**Job item**
Your response should contain each line of the data that includes "shoe".

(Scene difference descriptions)
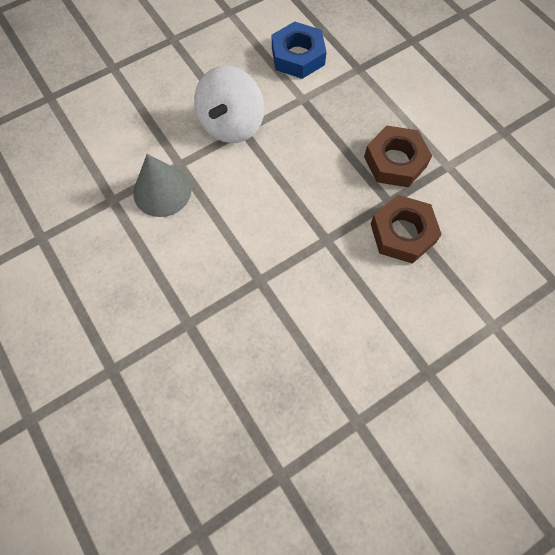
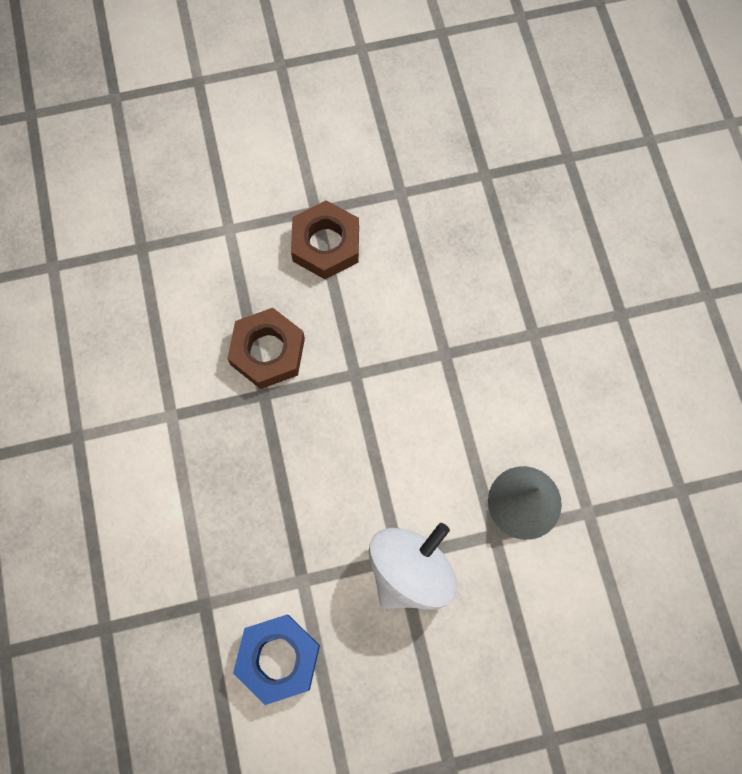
camera: 160 degrees left, 5 degrees up
(395, 161) = (230, 443): brown nut -> brown nut (326, 244)

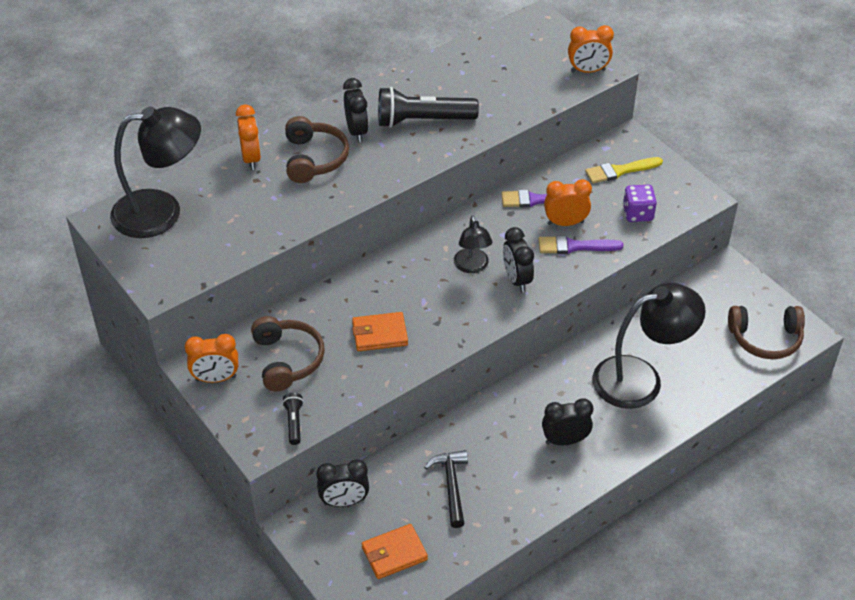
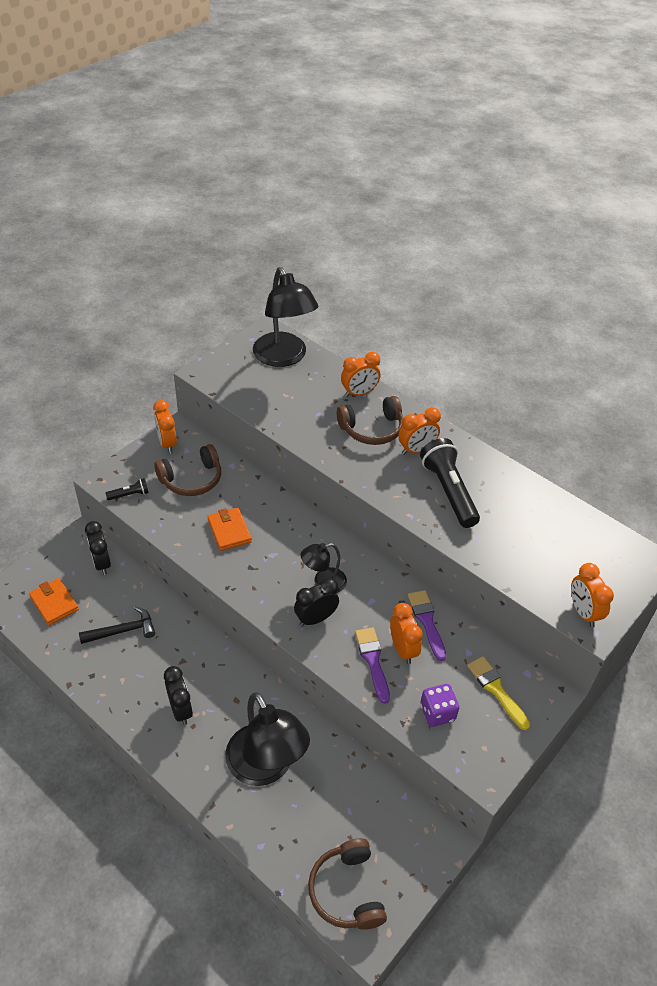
camera: 75 degrees right, 0 degrees up
(357, 131) = (416, 450): black clock -> orange clock

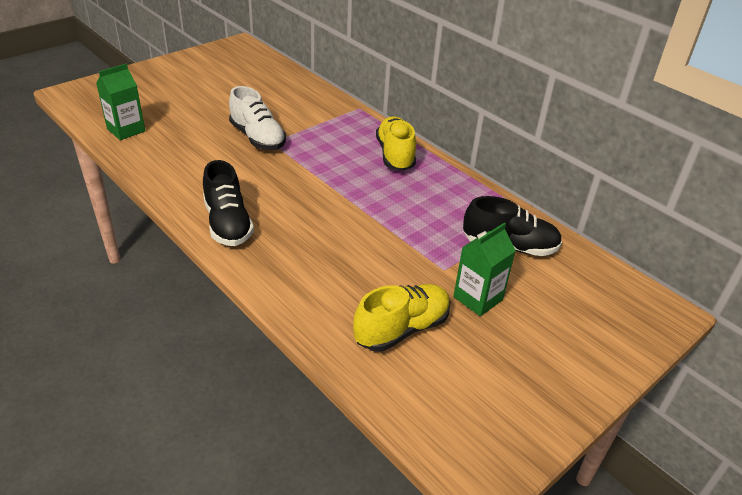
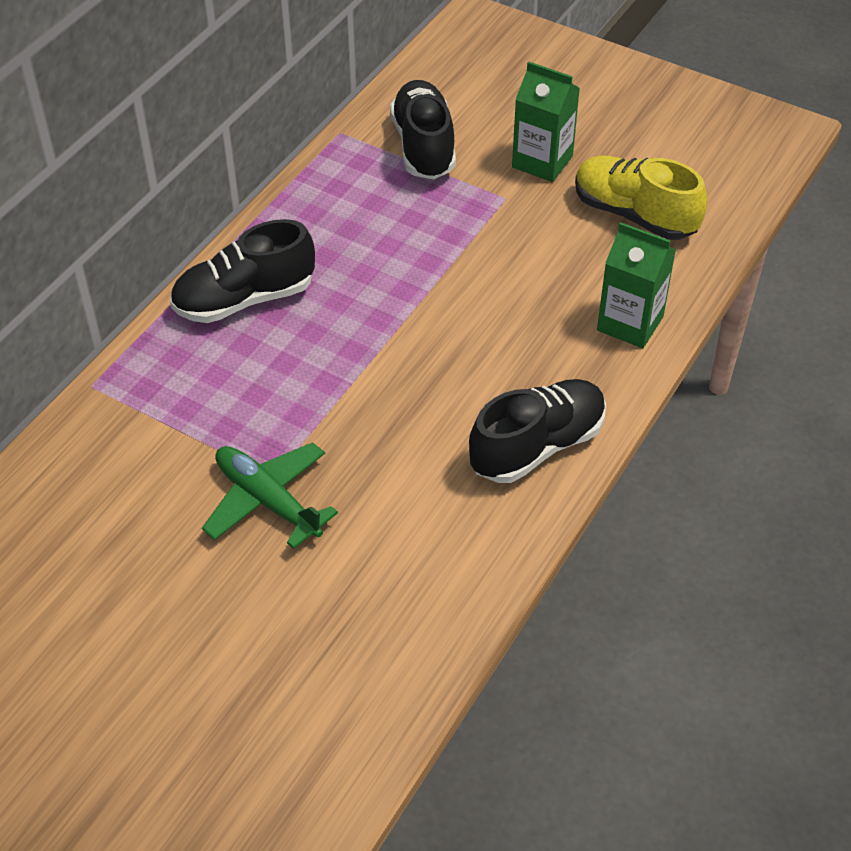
camera: 105 degrees left, 10 degrees up
(126, 130) = (331, 735): green carton -> green carton (630, 323)
(257, 138) = (267, 501): white shoe -> green plane
(395, 155) = (244, 299): yellow shoe -> black shoe

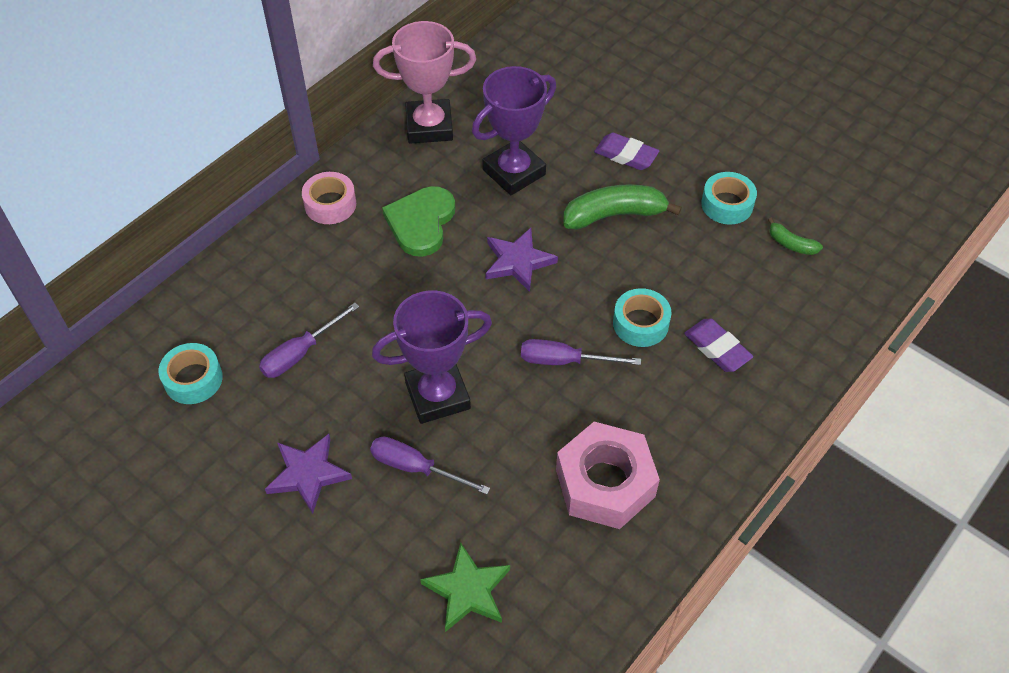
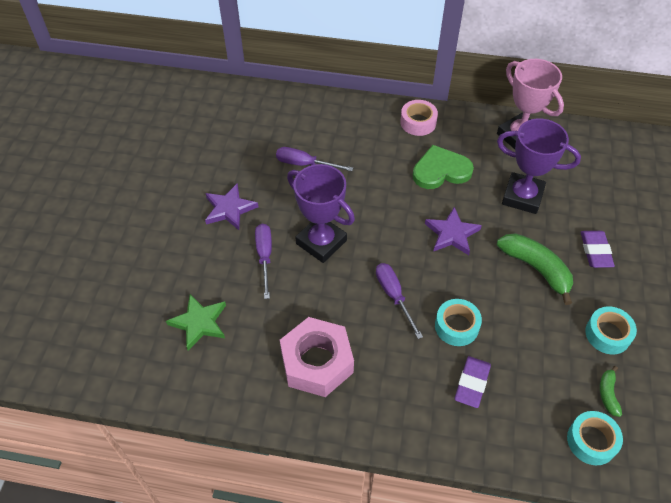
camera: 60 degrees right, 0 degrees up
(193, 379) = (256, 129): turquoise tape -> turquoise tape (591, 441)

**Finished task**
(257, 138) = (267, 501): white shoe -> green plane
(395, 155) = (244, 299): yellow shoe -> black shoe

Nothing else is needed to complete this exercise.